[Data records]
Segment Open

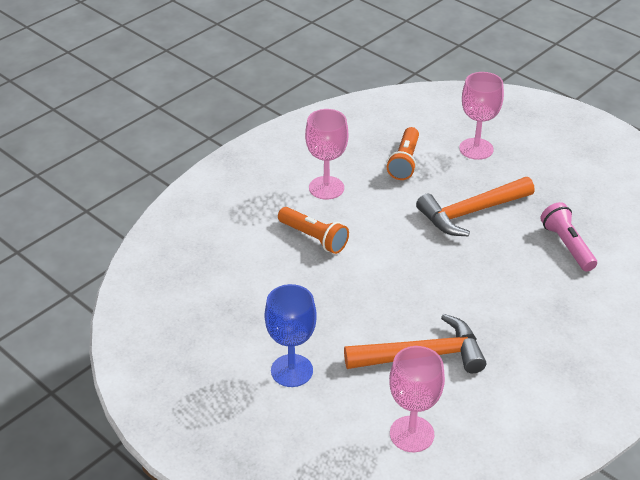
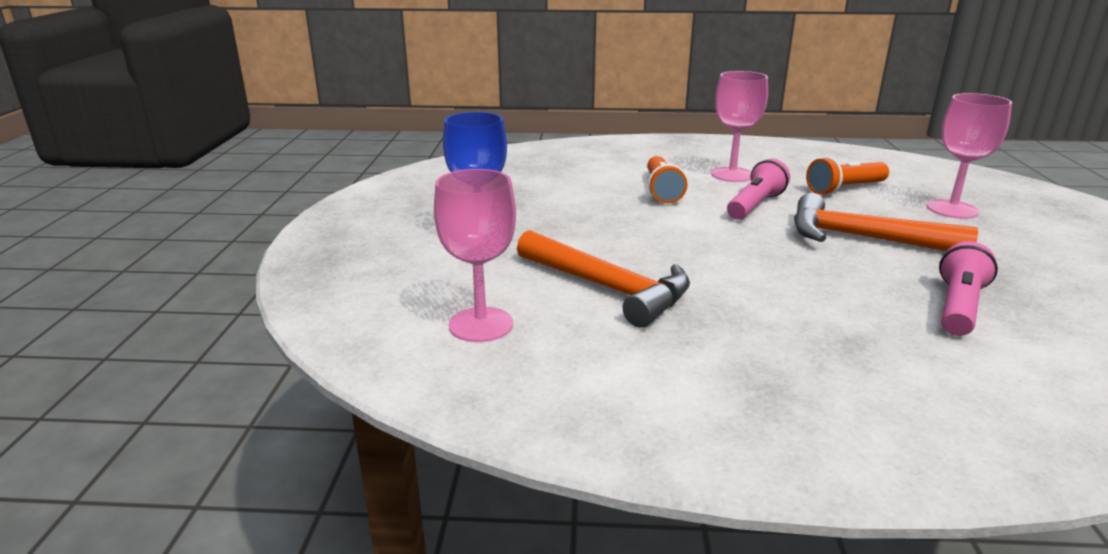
camera: 50 degrees right, 15 degrees down
(384, 216) = (755, 205): none -> pink flashlight

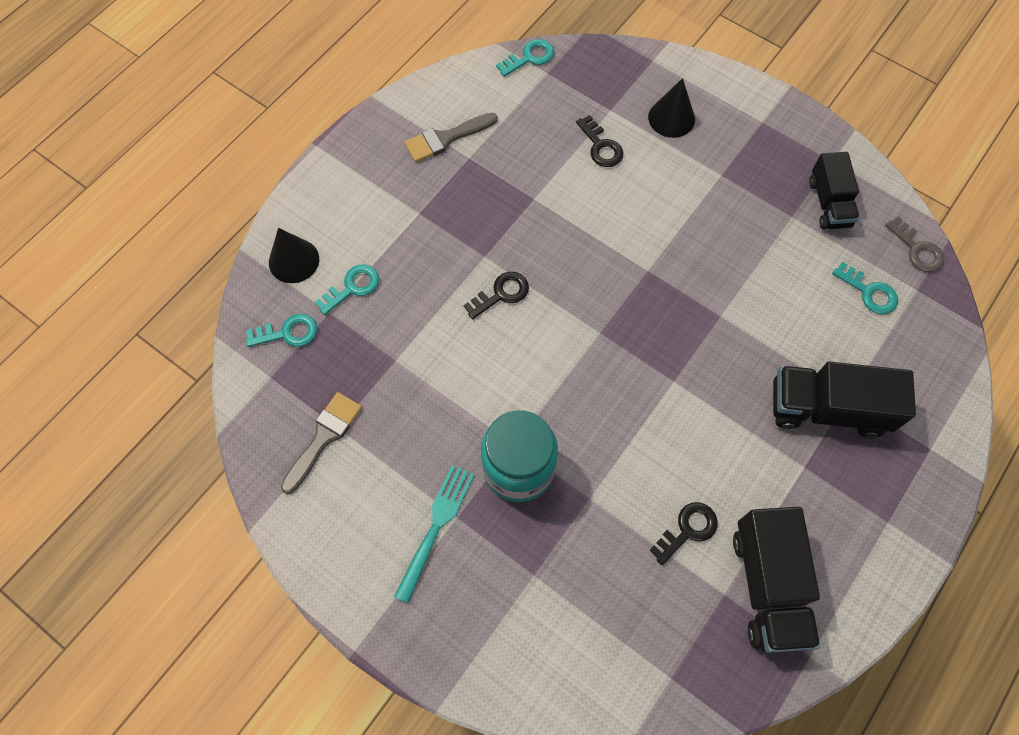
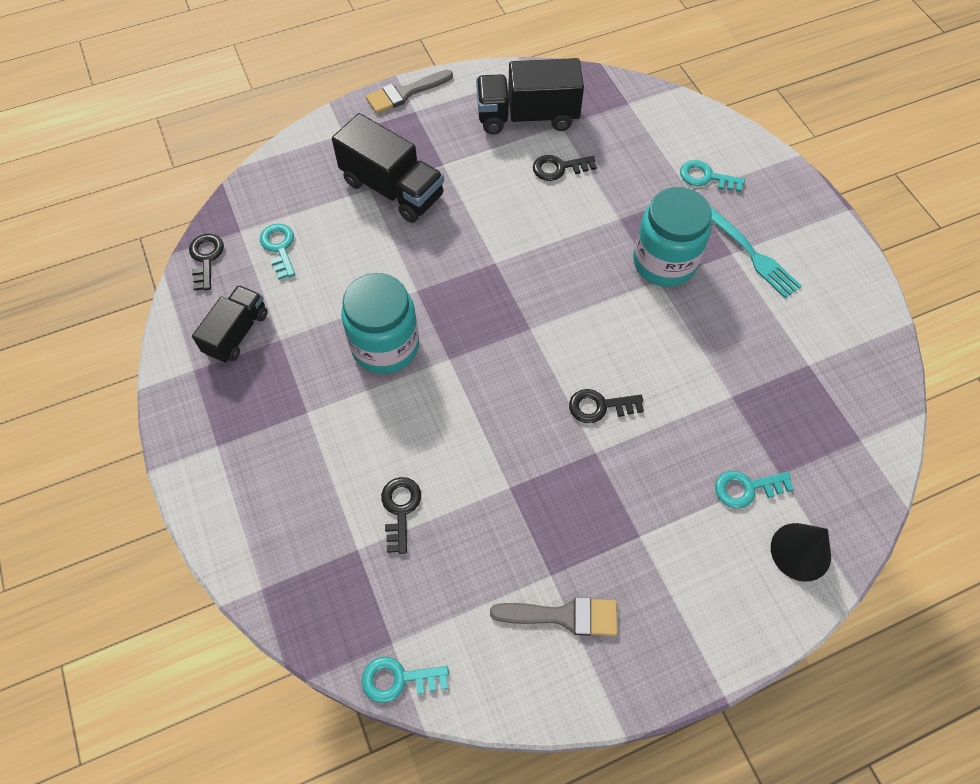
camera: 150 degrees left, 5 degrees down
(288, 333) = (830, 474): turquoise key -> turquoise key (706, 177)
(323, 437) = (824, 362): grey brush -> grey brush (405, 93)
(436, 527) = (752, 254): turquoise fork -> turquoise fork turned 90 degrees counterclockwise
(671, 118) = (302, 501): black cone -> none
(706, 254) = (385, 346): none -> turquoise jar
(767, 585) = (527, 117): black truck -> black truck turned 120 degrees counterclockwise
(917, 249) = (206, 258): grey key -> black key

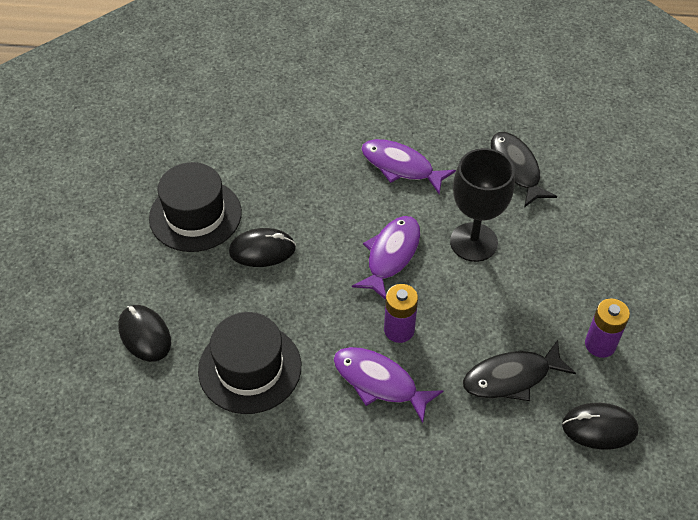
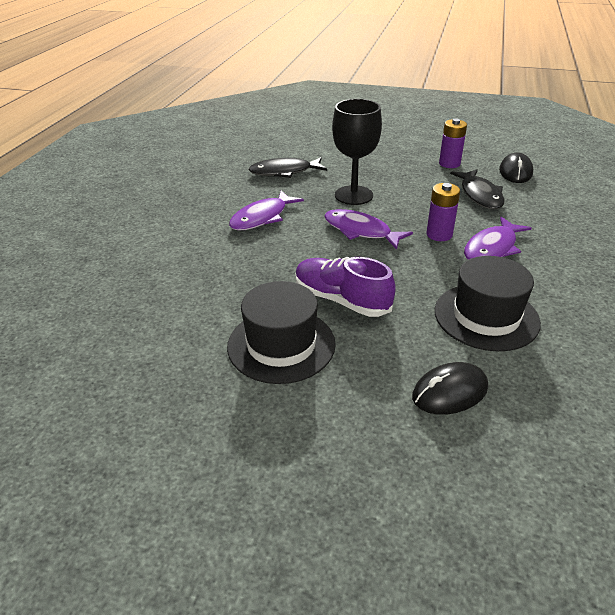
camera: 80 degrees left, 15 degrees down
(262, 250) = (341, 300): black mouse -> purple shoe

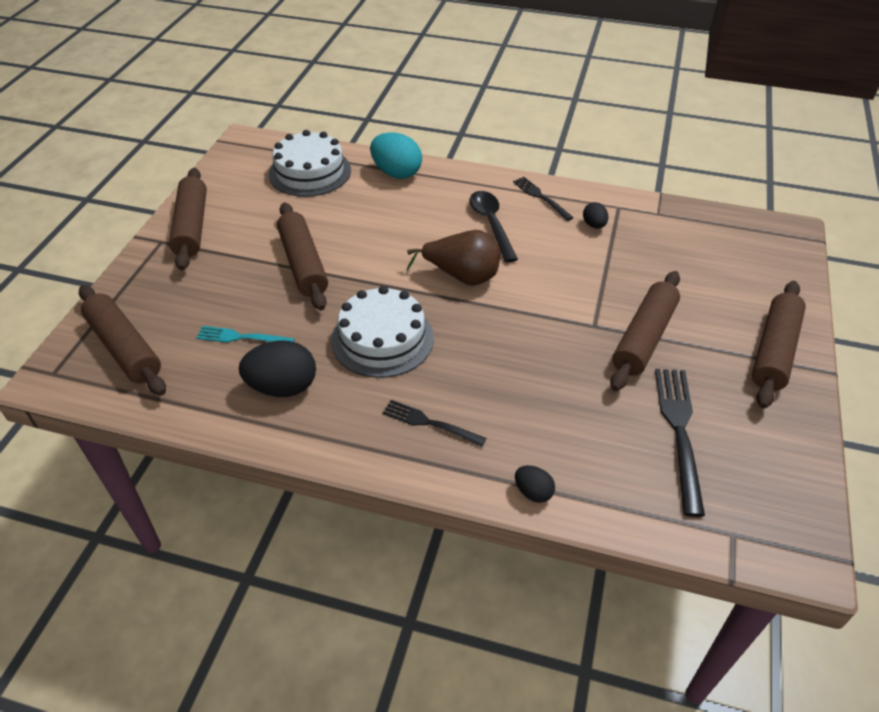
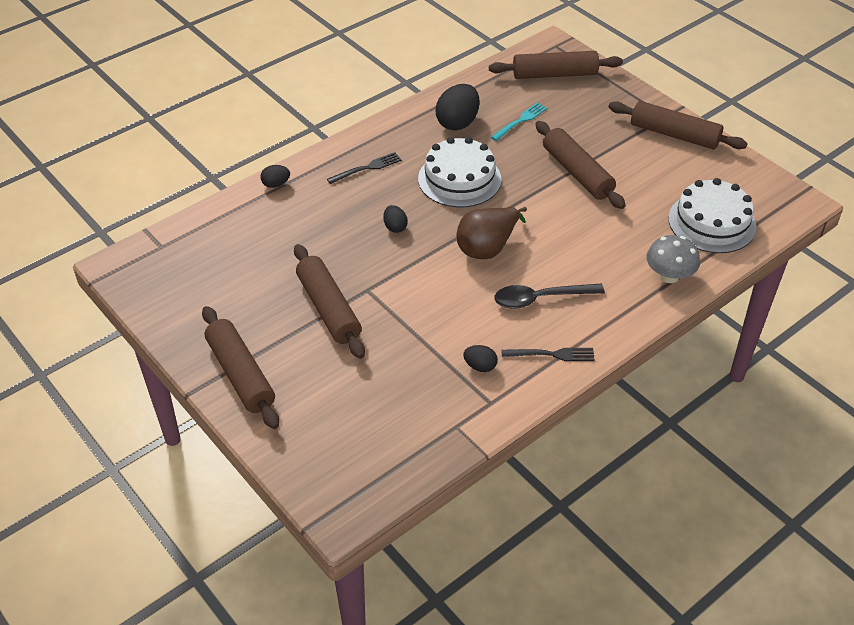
camera: 125 degrees right, 0 degrees up
(303, 264) = (577, 173): brown rolling pin -> brown rolling pin turned 45 degrees clockwise
(396, 173) = (669, 276): turquoise egg -> grey mushroom
(491, 224) = (540, 299): black spoon -> black spoon turned 150 degrees clockwise
(498, 349) = (395, 227): none -> black egg
(679, 431) = (242, 271): black fork -> none

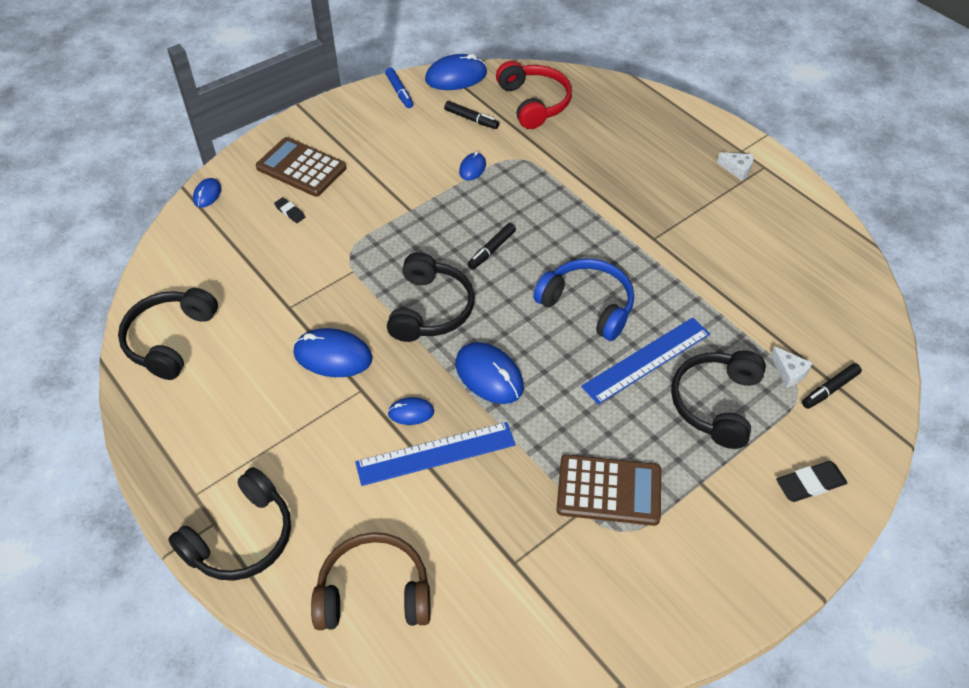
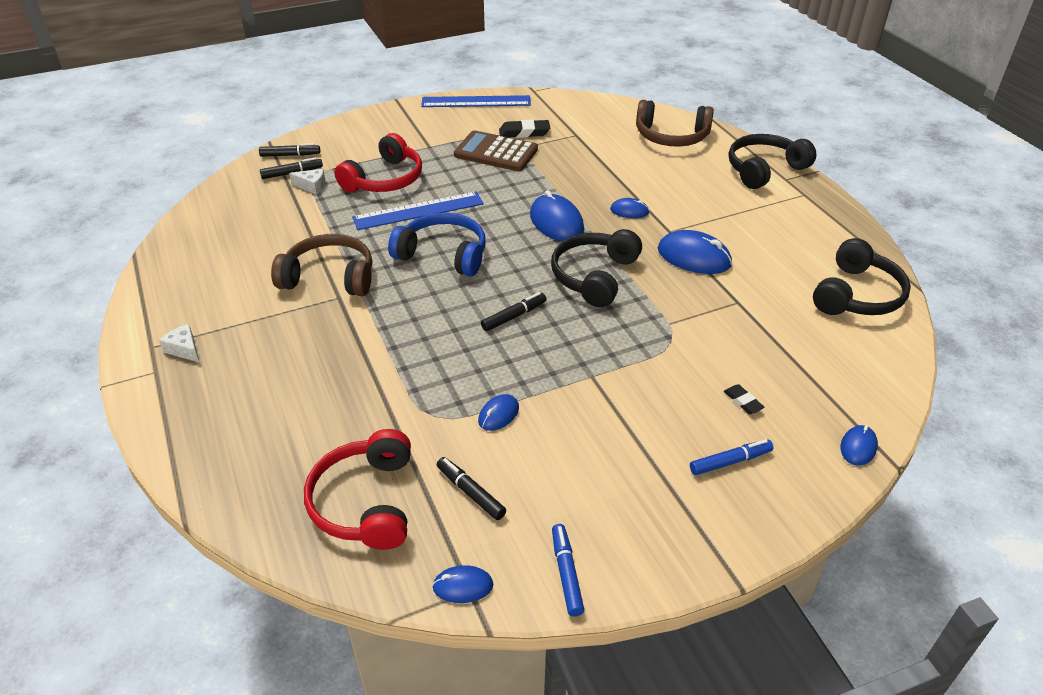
camera: 165 degrees left, 10 degrees down
(301, 168) = (730, 462): brown calculator -> blue marker
(436, 454) = (615, 187): blue ruler -> blue ruler (476, 101)
(456, 76) = (463, 586): blue mouse -> blue mouse, size x0.55
(588, 305) = (443, 254): blue headphones -> blue headphones turned 150 degrees clockwise
(677, 256) = (329, 277): none -> brown headphones
(715, 403) = (385, 179): black headphones -> red headphones
(789, 372) = (312, 186): white cheese -> white cheese turned 120 degrees clockwise
(810, 484) = (357, 136): black eraser -> black eraser (524, 132)
(860, 422) = (290, 155): none -> black marker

Segment Closed

What lines above contain "headphones"? Copy them out.

(588, 305) = (443, 254): blue headphones -> blue headphones turned 150 degrees clockwise
(677, 256) = (329, 277): none -> brown headphones
(715, 403) = (385, 179): black headphones -> red headphones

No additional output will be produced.